Problem requirements:
Gather each line in the entries that includes the string "toothbrush".

Source material:

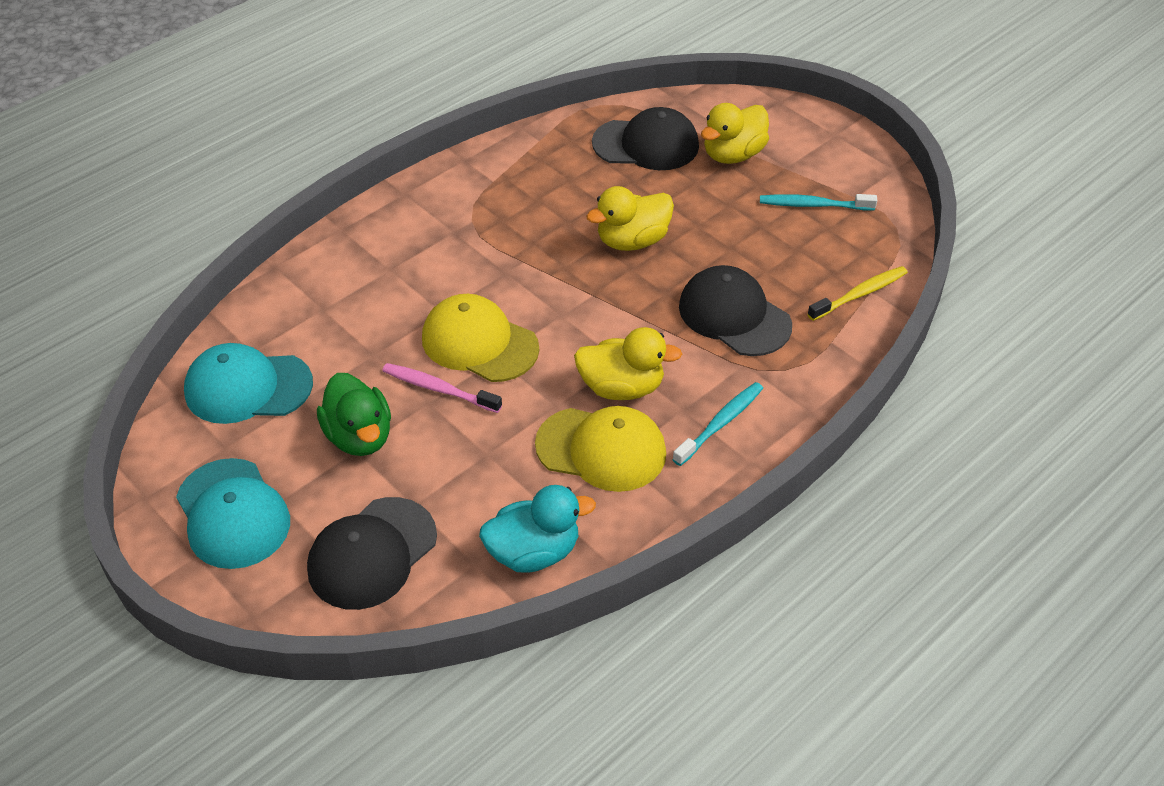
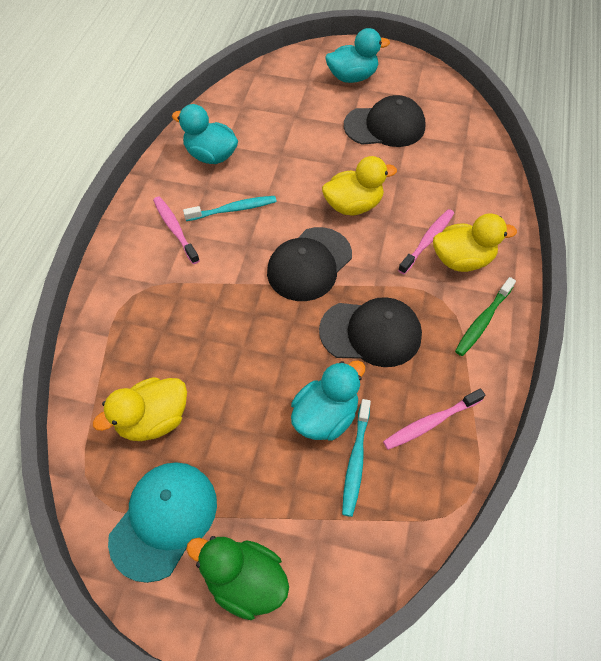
green toothbrush: 0 -> 1
pink toothbrush: 1 -> 3
turquoise cap: 2 -> 1
turquoise duck: 1 -> 3
yellow cap: 2 -> 0
yellow toothbrush: 1 -> 0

Your solution:
green toothbrush: 0 -> 1
pink toothbrush: 1 -> 3
yellow toothbrush: 1 -> 0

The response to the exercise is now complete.